Start of Block

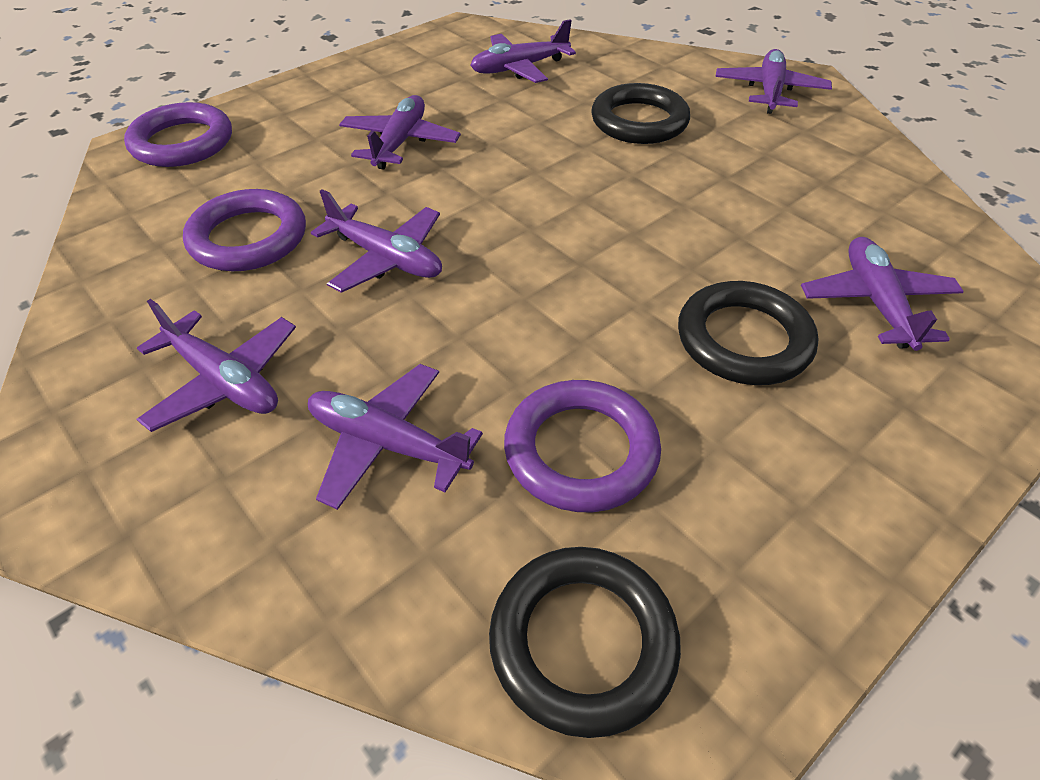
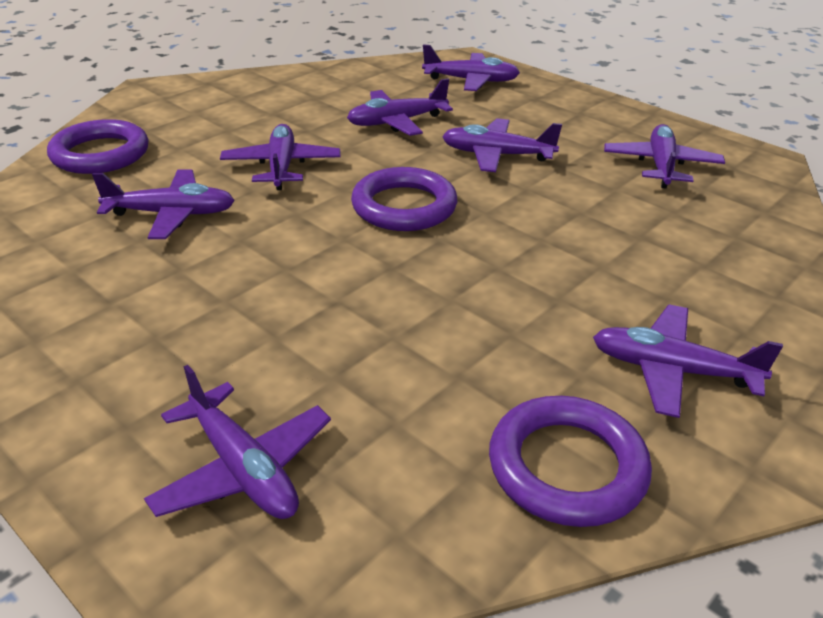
black ring: 3 -> 0
purple plane: 7 -> 8

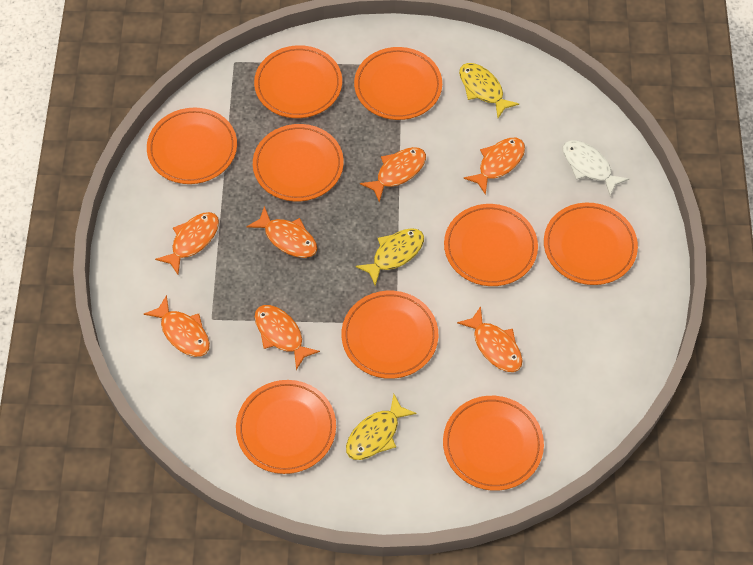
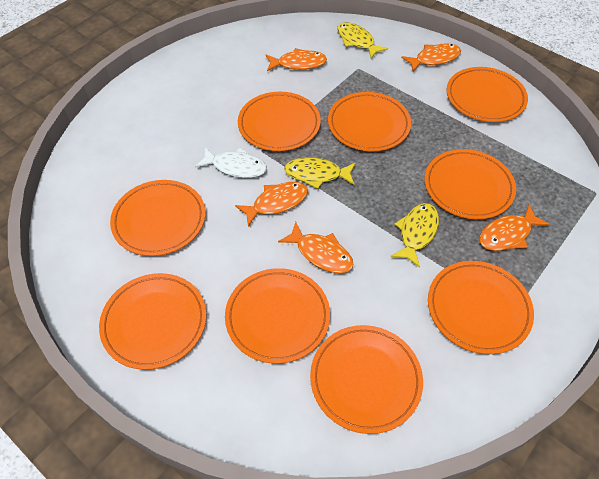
orange fish: 7 -> 5

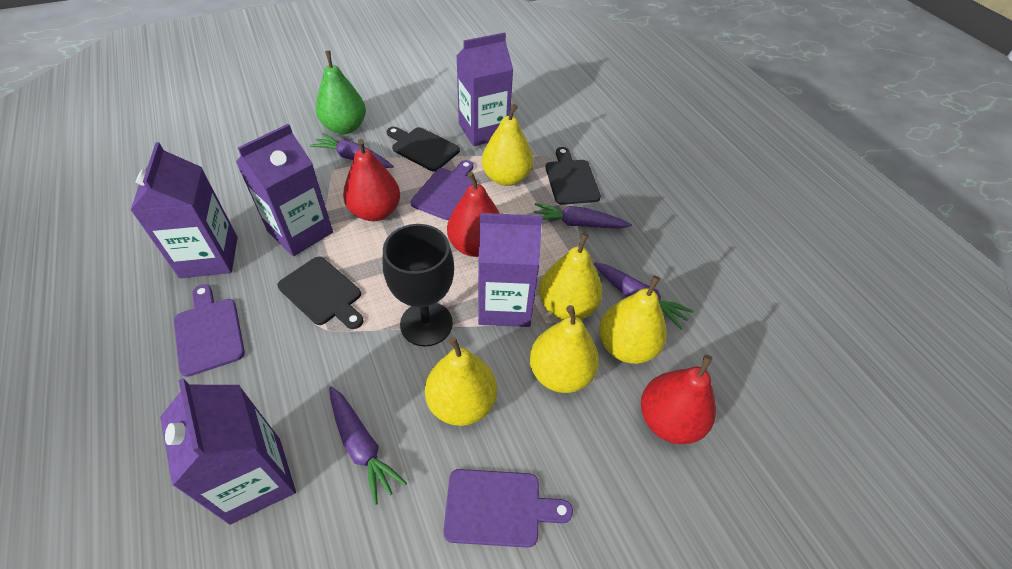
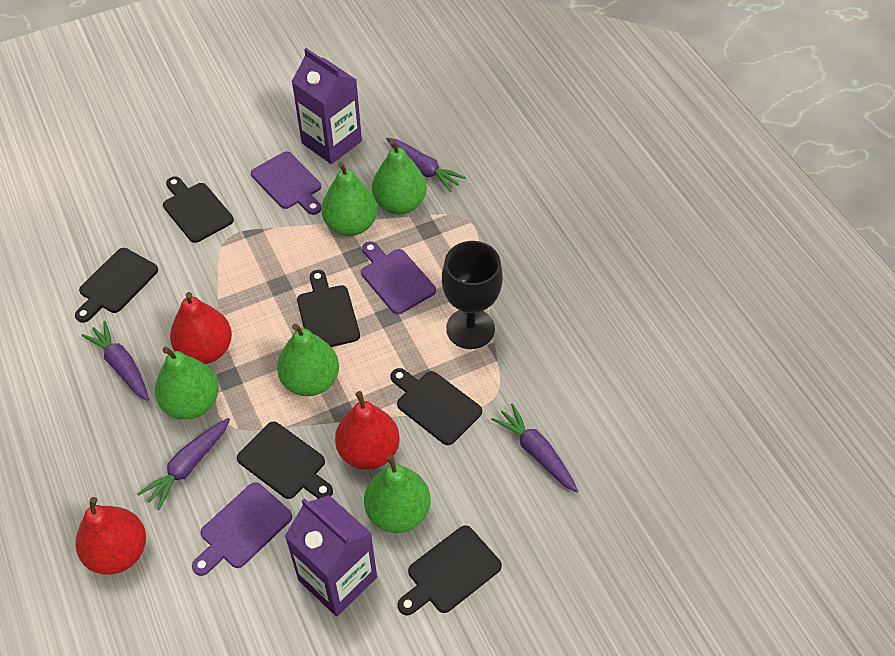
black cutting board: 3 -> 6
green pear: 1 -> 5
purple carton: 5 -> 2
yellow pear: 5 -> 0

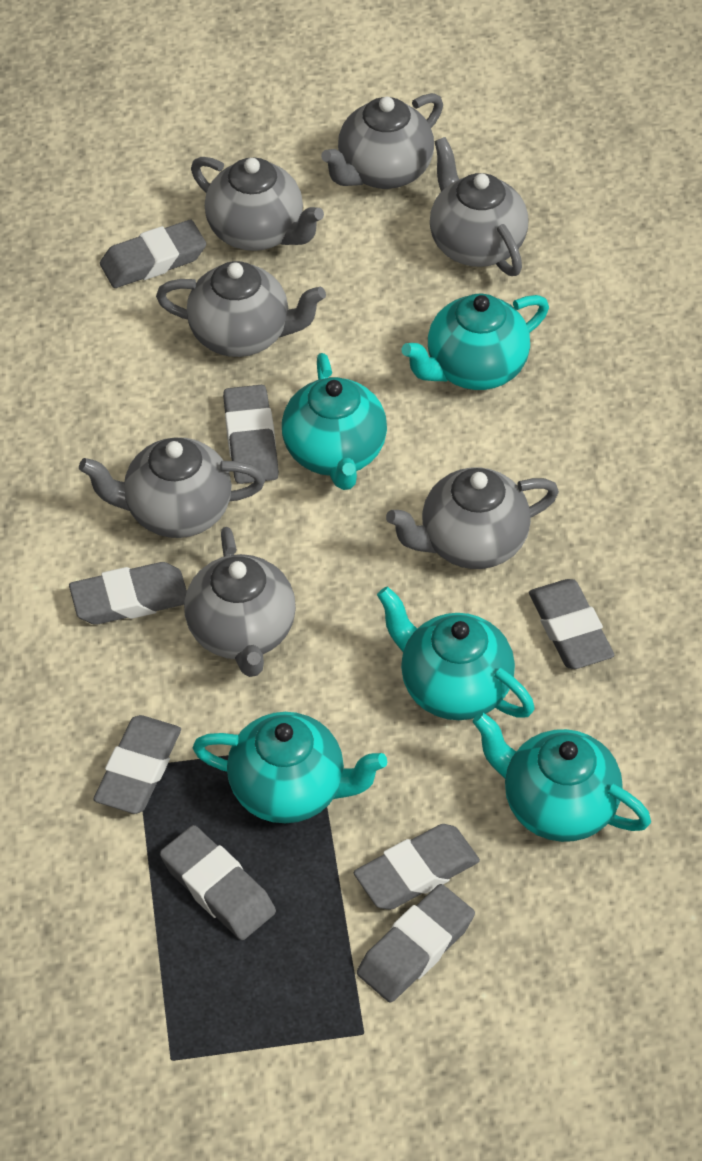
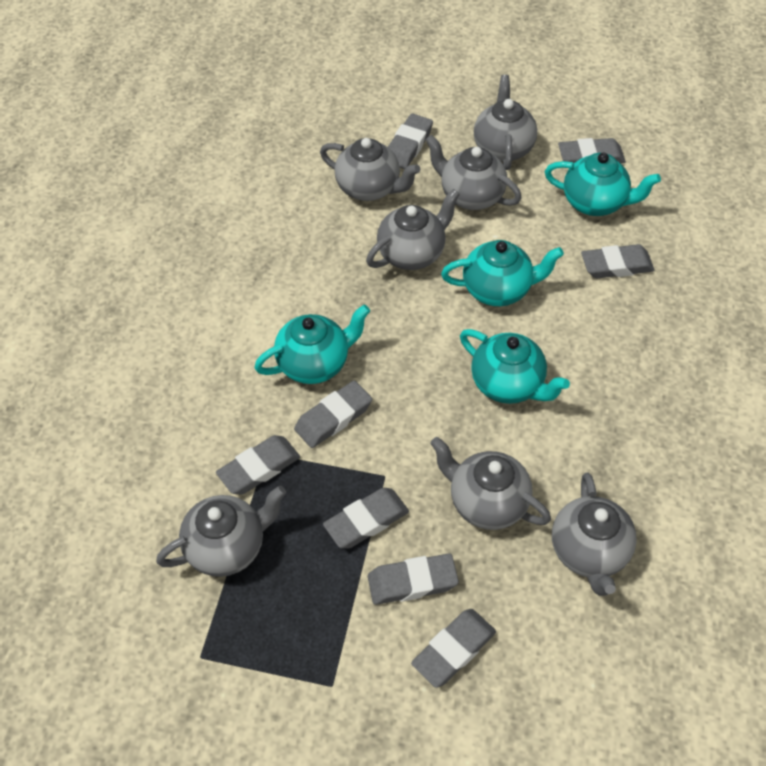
turquoise teapot: 5 -> 4

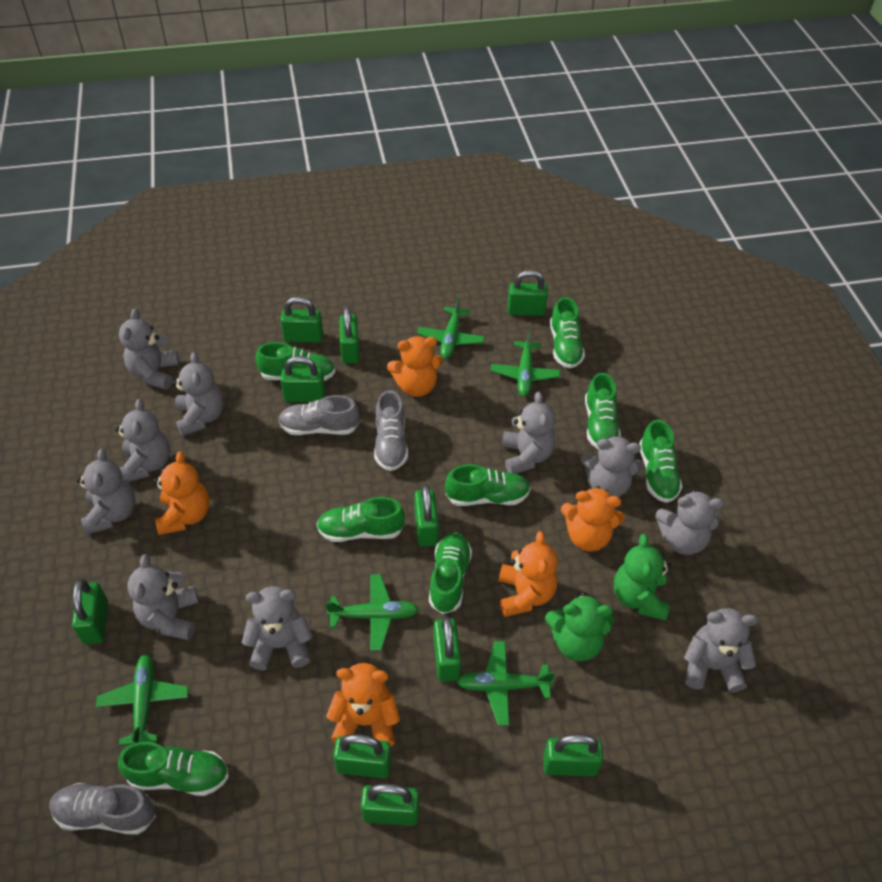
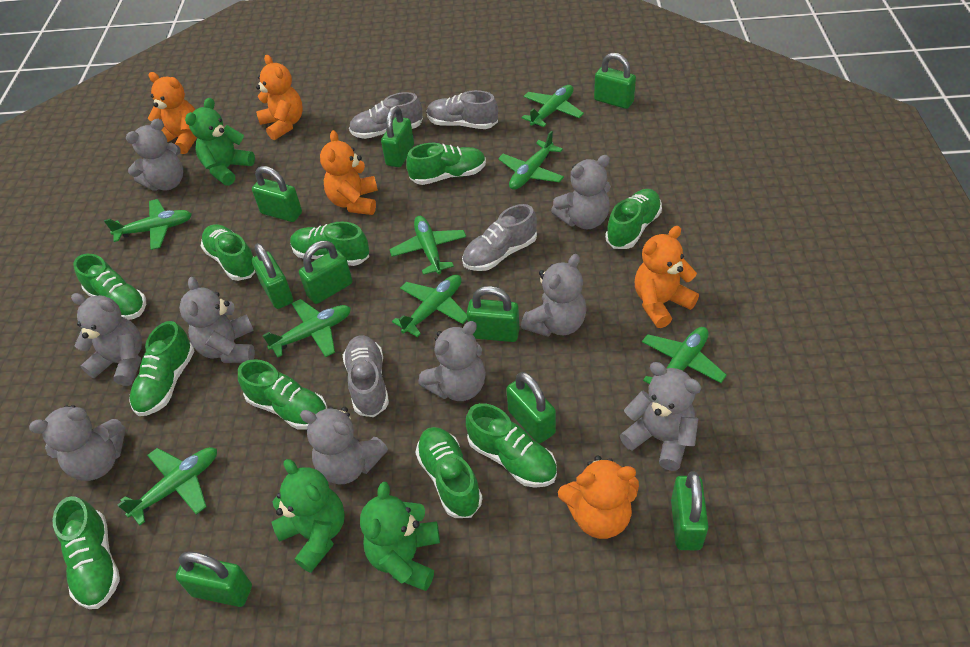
green padlock: 10 -> 9
green plane: 5 -> 8
green shoe: 8 -> 10
green teddy bear: 2 -> 3
grey shoe: 3 -> 4
grey teddy bear: 10 -> 9

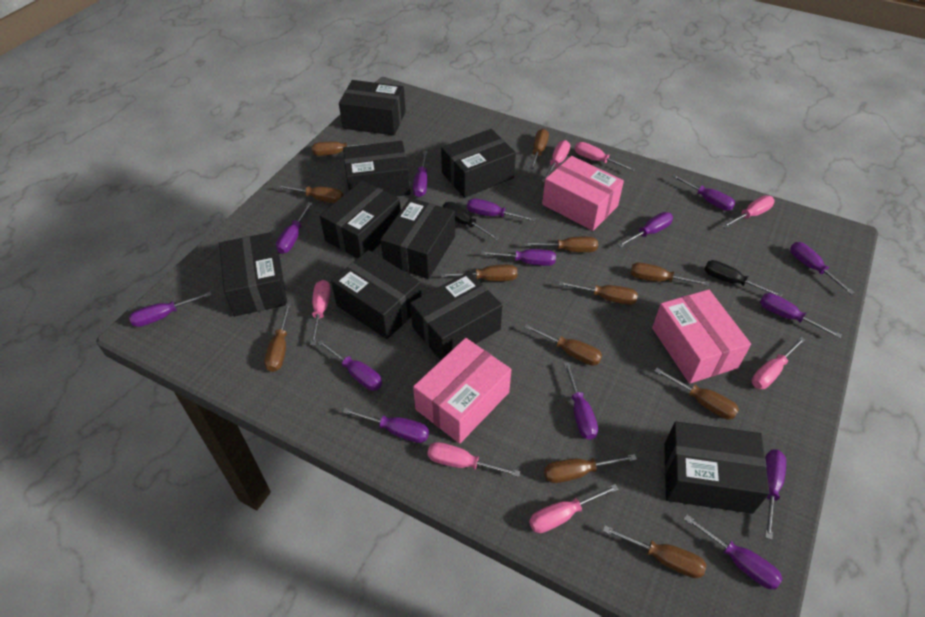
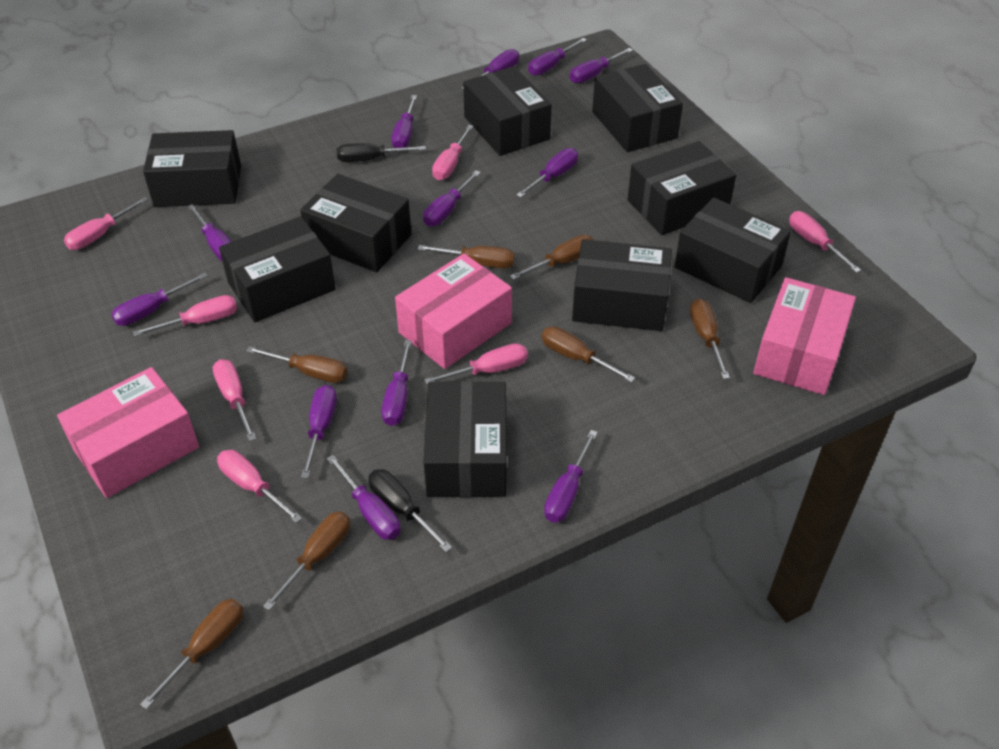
brown screwdriver: 12 -> 7
purple screwdriver: 14 -> 12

End of Block

(Exercise brief) Everything above should be given again exactly, apart from the pictures.

(Task response)
black ring: 3 -> 0
purple plane: 7 -> 8

orange fish: 7 -> 5

black cutting board: 3 -> 6
green pear: 1 -> 5
purple carton: 5 -> 2
yellow pear: 5 -> 0

turquoise teapot: 5 -> 4

green padlock: 10 -> 9
green plane: 5 -> 8
green shoe: 8 -> 10
green teddy bear: 2 -> 3
grey shoe: 3 -> 4
grey teddy bear: 10 -> 9

brown screwdriver: 12 -> 7
purple screwdriver: 14 -> 12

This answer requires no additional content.